— begin MATERIAL PROVIDED —

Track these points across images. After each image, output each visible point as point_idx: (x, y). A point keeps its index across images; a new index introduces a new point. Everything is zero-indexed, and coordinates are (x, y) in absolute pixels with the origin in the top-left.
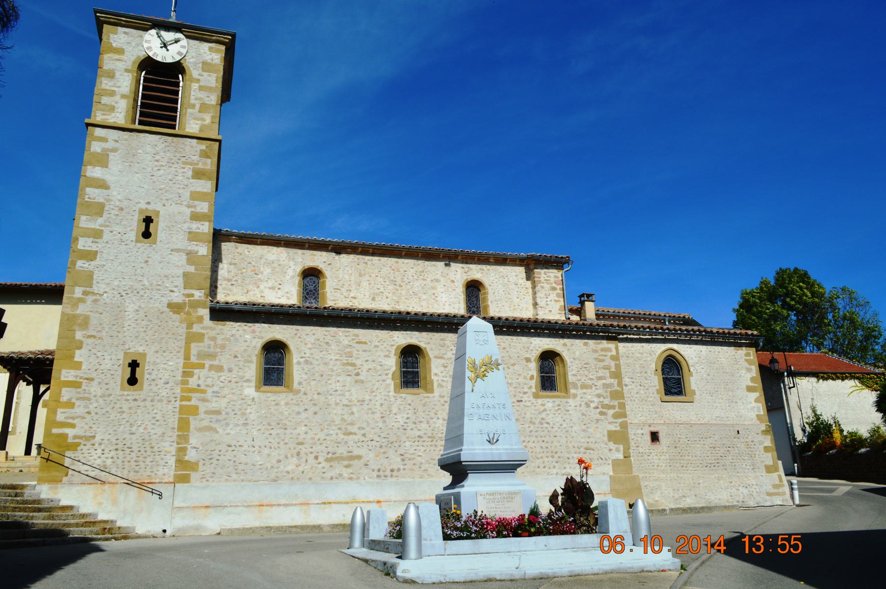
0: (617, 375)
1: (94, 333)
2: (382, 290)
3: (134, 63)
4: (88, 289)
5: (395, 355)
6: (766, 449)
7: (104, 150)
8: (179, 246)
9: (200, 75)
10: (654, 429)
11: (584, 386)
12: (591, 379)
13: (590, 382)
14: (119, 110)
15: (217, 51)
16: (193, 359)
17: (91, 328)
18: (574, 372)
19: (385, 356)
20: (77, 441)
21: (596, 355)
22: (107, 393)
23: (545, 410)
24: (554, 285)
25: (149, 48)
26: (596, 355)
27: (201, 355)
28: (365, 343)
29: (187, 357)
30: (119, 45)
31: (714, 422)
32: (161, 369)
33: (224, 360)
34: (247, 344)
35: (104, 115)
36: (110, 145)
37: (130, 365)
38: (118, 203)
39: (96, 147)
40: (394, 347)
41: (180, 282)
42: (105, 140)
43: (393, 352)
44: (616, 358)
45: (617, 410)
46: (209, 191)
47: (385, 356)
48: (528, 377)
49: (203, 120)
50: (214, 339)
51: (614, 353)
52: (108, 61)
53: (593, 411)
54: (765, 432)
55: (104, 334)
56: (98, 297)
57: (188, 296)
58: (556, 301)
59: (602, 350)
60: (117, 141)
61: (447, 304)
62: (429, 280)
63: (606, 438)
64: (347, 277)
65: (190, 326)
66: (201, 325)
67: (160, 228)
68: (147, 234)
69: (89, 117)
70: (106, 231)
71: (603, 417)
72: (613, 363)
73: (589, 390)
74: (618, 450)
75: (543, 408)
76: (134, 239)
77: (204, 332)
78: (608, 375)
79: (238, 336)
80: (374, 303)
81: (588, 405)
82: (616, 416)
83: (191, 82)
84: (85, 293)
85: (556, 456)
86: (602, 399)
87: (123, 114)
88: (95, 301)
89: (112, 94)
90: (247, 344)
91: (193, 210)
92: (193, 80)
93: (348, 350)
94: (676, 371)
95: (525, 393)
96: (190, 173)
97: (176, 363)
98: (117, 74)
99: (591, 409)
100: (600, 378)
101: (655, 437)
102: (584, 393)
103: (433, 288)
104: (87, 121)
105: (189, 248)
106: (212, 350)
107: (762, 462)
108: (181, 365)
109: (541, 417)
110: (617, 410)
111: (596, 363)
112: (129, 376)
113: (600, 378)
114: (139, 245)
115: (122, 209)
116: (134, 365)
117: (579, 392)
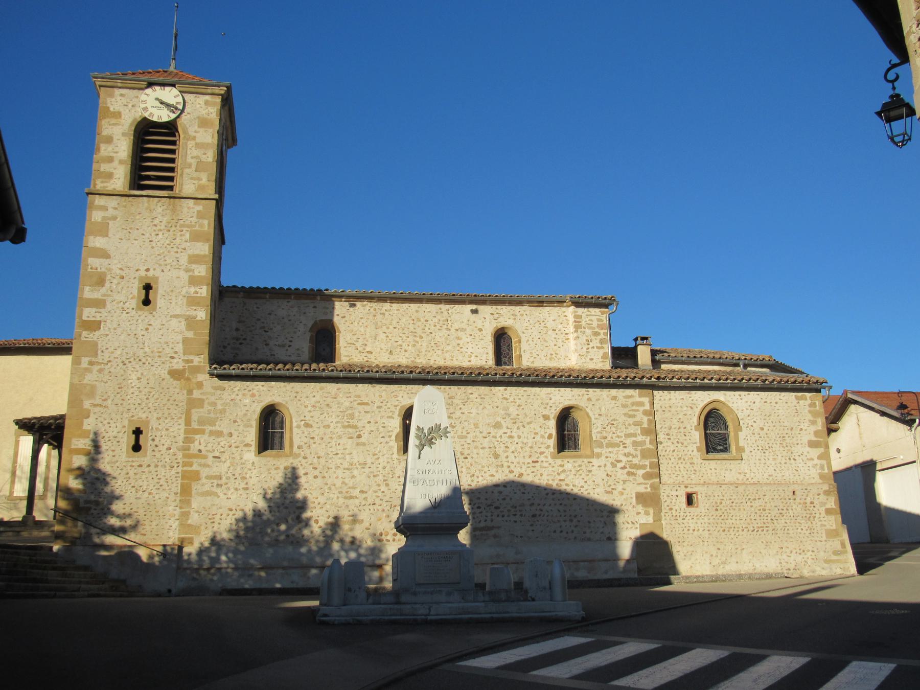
0: (652, 431)
1: (100, 402)
2: (400, 343)
3: (131, 124)
4: (93, 359)
5: (399, 415)
6: (829, 512)
7: (104, 218)
8: (178, 311)
9: (196, 132)
10: (689, 490)
11: (611, 445)
12: (618, 437)
13: (617, 440)
14: (117, 176)
15: (214, 104)
16: (195, 425)
17: (98, 397)
18: (599, 430)
19: (389, 417)
20: (88, 505)
21: (626, 410)
22: (114, 459)
23: (564, 471)
24: (597, 330)
25: (145, 109)
26: (626, 410)
27: (201, 422)
28: (367, 404)
29: (188, 422)
30: (117, 109)
31: (765, 481)
32: (165, 435)
33: (223, 426)
34: (246, 408)
35: (102, 182)
36: (111, 212)
37: (134, 432)
38: (118, 272)
39: (96, 216)
40: (398, 408)
41: (180, 348)
42: (105, 208)
43: (397, 413)
44: (652, 413)
45: (648, 469)
46: (207, 253)
47: (389, 417)
48: (546, 435)
49: (199, 179)
50: (214, 404)
51: (647, 407)
52: (107, 128)
53: (621, 471)
54: (827, 493)
55: (109, 402)
56: (102, 366)
57: (188, 361)
58: (597, 347)
59: (633, 404)
60: (116, 209)
61: (473, 355)
62: (453, 330)
63: (634, 500)
64: (362, 330)
65: (190, 392)
66: (200, 391)
67: (159, 296)
68: (147, 302)
69: (89, 186)
70: (109, 299)
71: (631, 478)
72: (645, 419)
73: (616, 449)
74: (647, 513)
75: (561, 469)
76: (135, 306)
77: (204, 397)
78: (639, 432)
79: (237, 401)
80: (392, 357)
81: (614, 465)
82: (647, 476)
83: (188, 140)
84: (91, 363)
85: (575, 520)
86: (630, 458)
87: (122, 180)
88: (100, 371)
89: (110, 160)
90: (246, 408)
91: (191, 274)
92: (189, 138)
93: (350, 412)
94: (723, 426)
95: (542, 453)
96: (188, 236)
97: (178, 429)
98: (115, 138)
99: (618, 469)
100: (628, 436)
101: (690, 500)
102: (610, 452)
103: (458, 338)
104: (86, 190)
105: (188, 313)
106: (212, 415)
107: (822, 525)
108: (182, 431)
109: (559, 478)
110: (648, 469)
111: (625, 418)
112: (133, 443)
113: (628, 436)
114: (140, 313)
115: (122, 278)
116: (138, 432)
117: (605, 451)
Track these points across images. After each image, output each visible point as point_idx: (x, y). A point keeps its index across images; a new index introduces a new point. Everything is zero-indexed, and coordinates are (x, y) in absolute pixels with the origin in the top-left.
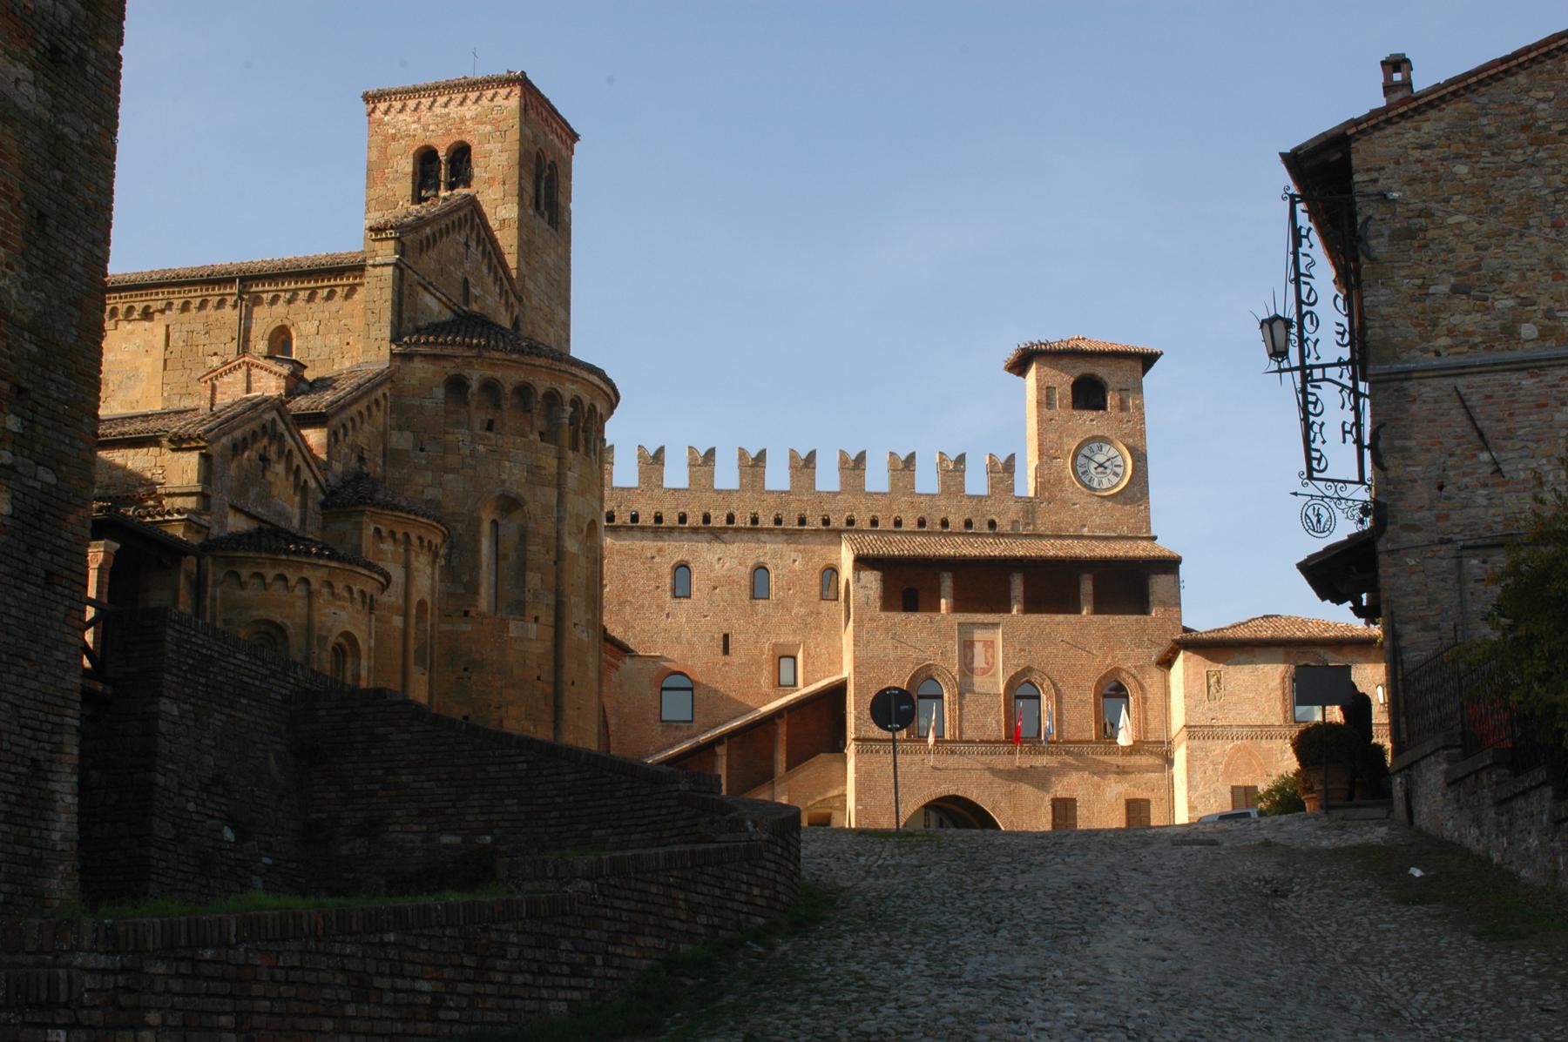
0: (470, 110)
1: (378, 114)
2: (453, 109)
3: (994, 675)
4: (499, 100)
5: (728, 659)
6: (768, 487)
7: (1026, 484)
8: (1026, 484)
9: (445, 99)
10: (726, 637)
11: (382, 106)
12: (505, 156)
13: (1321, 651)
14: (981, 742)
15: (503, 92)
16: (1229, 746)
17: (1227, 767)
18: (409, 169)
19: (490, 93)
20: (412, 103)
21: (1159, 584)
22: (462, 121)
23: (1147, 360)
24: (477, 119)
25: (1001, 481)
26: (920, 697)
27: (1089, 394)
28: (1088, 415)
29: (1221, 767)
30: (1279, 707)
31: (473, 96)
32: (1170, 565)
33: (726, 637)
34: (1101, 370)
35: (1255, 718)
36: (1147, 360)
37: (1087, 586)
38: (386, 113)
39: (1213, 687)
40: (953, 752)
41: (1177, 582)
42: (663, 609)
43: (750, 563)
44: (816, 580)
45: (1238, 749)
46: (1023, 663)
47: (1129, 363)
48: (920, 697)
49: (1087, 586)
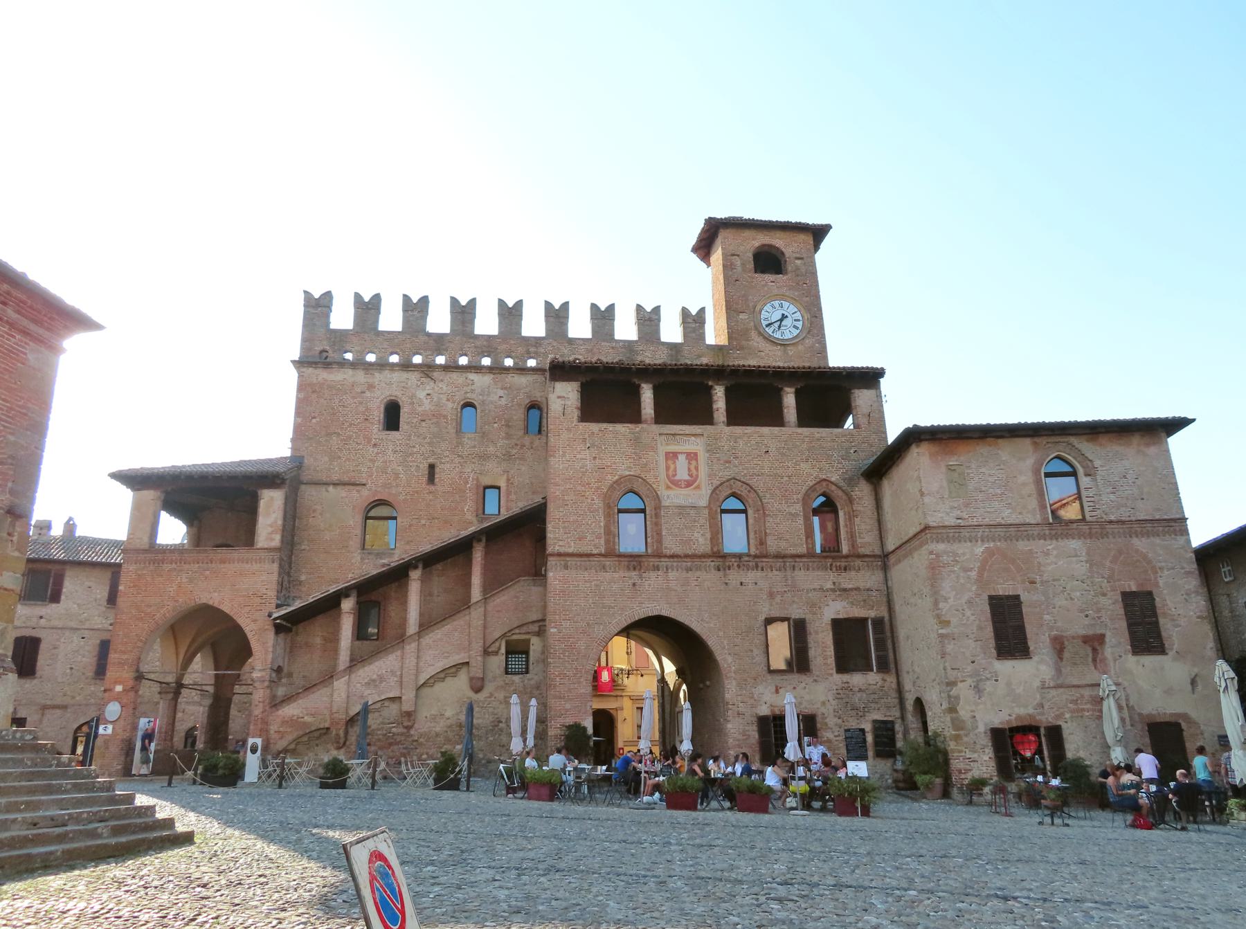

— end MATERIAL PROVIDED —

Put all of the material above into a JSON list of strings, one string per line, skipping blank lines and leaving out the pictures.

[
  "Track these points across images. After each image, output each visible point as point_idx: (x, y). A point keeps its index across images; a new index introduces a new point. Everything is zero-indexed, and coordinates are (x, y) in absolute pixels with the origin in the top-left.",
  "0: (617, 375)",
  "1: (94, 333)",
  "2: (382, 290)",
  "3: (134, 63)",
  "4: (88, 289)",
  "5: (395, 355)",
  "6: (766, 449)",
  "7: (104, 150)",
  "8: (179, 246)",
  "9: (200, 75)",
  "10: (654, 429)",
  "11: (584, 386)",
  "12: (591, 379)",
  "13: (590, 382)",
  "14: (119, 110)",
  "15: (217, 51)",
  "16: (193, 359)",
  "17: (91, 328)",
  "18: (574, 372)",
  "19: (385, 356)",
  "20: (77, 441)",
  "21: (596, 355)",
  "22: (107, 393)",
  "23: (545, 410)",
  "24: (554, 285)",
  "25: (149, 48)",
  "26: (596, 355)",
  "27: (201, 355)",
  "28: (365, 343)",
  "29: (187, 357)",
  "30: (119, 45)",
  "31: (714, 422)",
  "32: (161, 369)",
  "33: (224, 360)",
  "34: (247, 344)",
  "35: (104, 115)",
  "36: (110, 145)",
  "37: (130, 365)",
  "38: (118, 203)",
  "39: (96, 147)",
  "40: (394, 347)",
  "41: (180, 282)",
  "42: (105, 140)",
  "43: (393, 352)",
  "44: (616, 358)",
  "45: (617, 410)",
  "46: (209, 191)",
  "47: (385, 356)",
  "48: (528, 377)",
  "49: (203, 120)",
  "50: (214, 339)",
  "51: (614, 353)",
  "52: (108, 61)",
  "53: (593, 411)",
  "54: (765, 432)",
  "55: (104, 334)",
  "56: (98, 297)",
  "57: (188, 296)",
  "58: (556, 301)",
  "59: (602, 350)",
  "60: (117, 141)",
  "61: (447, 304)",
  "62: (429, 280)",
  "63: (606, 438)",
  "64: (347, 277)",
  "65: (190, 326)",
  "66: (201, 325)",
  "67: (160, 228)",
  "68: (147, 234)",
  "69: (89, 117)",
  "70: (106, 231)",
  "71: (603, 417)",
  "72: (613, 363)",
  "73: (589, 390)",
  "74: (618, 450)",
  "75: (543, 408)",
  "76: (134, 239)",
  "77: (204, 332)",
  "78: (608, 375)",
  "79: (238, 336)",
  "80: (374, 303)",
  "81: (588, 405)",
  "82: (616, 416)",
  "83: (191, 82)",
  "84: (85, 293)",
  "85: (556, 456)",
  "86: (602, 399)",
  "87: (123, 114)",
  "88: (95, 301)",
  "89: (112, 94)",
  "90: (247, 344)",
  "91: (193, 210)",
  "92: (193, 80)",
  "93: (348, 350)",
  "94: (676, 371)",
  "95: (525, 393)",
  "96: (190, 173)",
  "97: (176, 363)",
  "98: (117, 74)",
  "99: (591, 409)",
  "100: (600, 378)",
  "101: (655, 437)",
  "102: (584, 393)",
  "103: (433, 288)",
  "104: (87, 121)",
  "105: (189, 248)",
  "106: (212, 350)",
  "107: (762, 462)",
  "108: (181, 365)",
  "109: (541, 417)",
  "110: (617, 410)",
  "111: (596, 363)",
  "112: (129, 376)",
  "113: (600, 378)",
  "114: (139, 245)",
  "115: (122, 209)",
  "116: (134, 365)",
  "117: (579, 392)",
  "0: (652, 431)",
  "1: (100, 402)",
  "2: (400, 343)",
  "3: (131, 124)",
  "4: (93, 359)",
  "5: (399, 415)",
  "6: (829, 512)",
  "7: (104, 218)",
  "8: (178, 311)",
  "9: (196, 132)",
  "10: (689, 490)",
  "11: (611, 445)",
  "12: (618, 437)",
  "13: (617, 440)",
  "14: (117, 176)",
  "15: (214, 104)",
  "16: (195, 425)",
  "17: (98, 397)",
  "18: (599, 430)",
  "19: (389, 417)",
  "20: (88, 505)",
  "21: (626, 410)",
  "22: (114, 459)",
  "23: (564, 471)",
  "24: (597, 330)",
  "25: (145, 109)",
  "26: (626, 410)",
  "27: (201, 422)",
  "28: (367, 404)",
  "29: (188, 422)",
  "30: (117, 109)",
  "31: (765, 481)",
  "32: (165, 435)",
  "33: (223, 426)",
  "34: (246, 408)",
  "35: (102, 182)",
  "36: (111, 212)",
  "37: (134, 432)",
  "38: (118, 272)",
  "39: (96, 216)",
  "40: (398, 408)",
  "41: (180, 348)",
  "42: (105, 208)",
  "43: (397, 413)",
  "44: (652, 413)",
  "45: (648, 469)",
  "46: (207, 253)",
  "47: (389, 417)",
  "48: (546, 435)",
  "49: (199, 179)",
  "50: (214, 404)",
  "51: (647, 407)",
  "52: (107, 128)",
  "53: (621, 471)",
  "54: (827, 493)",
  "55: (109, 402)",
  "56: (102, 366)",
  "57: (188, 361)",
  "58: (597, 347)",
  "59: (633, 404)",
  "60: (116, 209)",
  "61: (473, 355)",
  "62: (453, 330)",
  "63: (634, 500)",
  "64: (362, 330)",
  "65: (190, 392)",
  "66: (200, 391)",
  "67: (159, 296)",
  "68: (147, 302)",
  "69: (89, 186)",
  "70: (109, 299)",
  "71: (631, 478)",
  "72: (645, 419)",
  "73: (616, 449)",
  "74: (647, 513)",
  "75: (561, 469)",
  "76: (135, 306)",
  "77: (204, 397)",
  "78: (639, 432)",
  "79: (237, 401)",
  "80: (392, 357)",
  "81: (614, 465)",
  "82: (647, 476)",
  "83: (188, 140)",
  "84: (91, 363)",
  "85: (575, 520)",
  "86: (630, 458)",
  "87: (122, 180)",
  "88: (100, 371)",
  "89: (110, 160)",
  "90: (246, 408)",
  "91: (191, 274)",
  "92: (189, 138)",
  "93: (350, 412)",
  "94: (723, 426)",
  "95: (542, 453)",
  "96: (188, 236)",
  "97: (178, 429)",
  "98: (115, 138)",
  "99: (618, 469)",
  "100: (628, 436)",
  "101: (690, 500)",
  "102: (610, 452)",
  "103: (458, 338)",
  "104: (86, 190)",
  "105: (188, 313)",
  "106: (212, 415)",
  "107: (822, 525)",
  "108: (182, 431)",
  "109: (559, 478)",
  "110: (648, 469)",
  "111: (625, 418)",
  "112: (133, 443)",
  "113: (628, 436)",
  "114: (140, 313)",
  "115: (122, 278)",
  "116: (138, 432)",
  "117: (605, 451)",
  "Track these points across images. After each image, output each visible point as point_idx: (x, y). A point keeps its index across images; a new index introduces a new point. Everything is zero-indexed, and coordinates are (x, y) in absolute pixels with the origin in the top-left.",
  "0: (470, 110)",
  "1: (378, 114)",
  "2: (453, 109)",
  "3: (994, 675)",
  "4: (499, 100)",
  "5: (728, 659)",
  "6: (768, 487)",
  "7: (1026, 484)",
  "8: (1026, 484)",
  "9: (445, 99)",
  "10: (726, 637)",
  "11: (382, 106)",
  "12: (505, 156)",
  "13: (1321, 651)",
  "14: (981, 742)",
  "15: (503, 92)",
  "16: (1229, 746)",
  "17: (1227, 767)",
  "18: (409, 169)",
  "19: (490, 93)",
  "20: (412, 103)",
  "21: (1159, 584)",
  "22: (462, 121)",
  "23: (1147, 360)",
  "24: (477, 119)",
  "25: (1001, 481)",
  "26: (920, 697)",
  "27: (1089, 394)",
  "28: (1088, 415)",
  "29: (1221, 767)",
  "30: (1279, 707)",
  "31: (473, 96)",
  "32: (1170, 565)",
  "33: (726, 637)",
  "34: (1101, 370)",
  "35: (1255, 718)",
  "36: (1147, 360)",
  "37: (1087, 586)",
  "38: (386, 113)",
  "39: (1213, 687)",
  "40: (953, 752)",
  "41: (1177, 582)",
  "42: (663, 609)",
  "43: (750, 563)",
  "44: (816, 580)",
  "45: (1238, 749)",
  "46: (1023, 663)",
  "47: (1129, 363)",
  "48: (920, 697)",
  "49: (1087, 586)"
]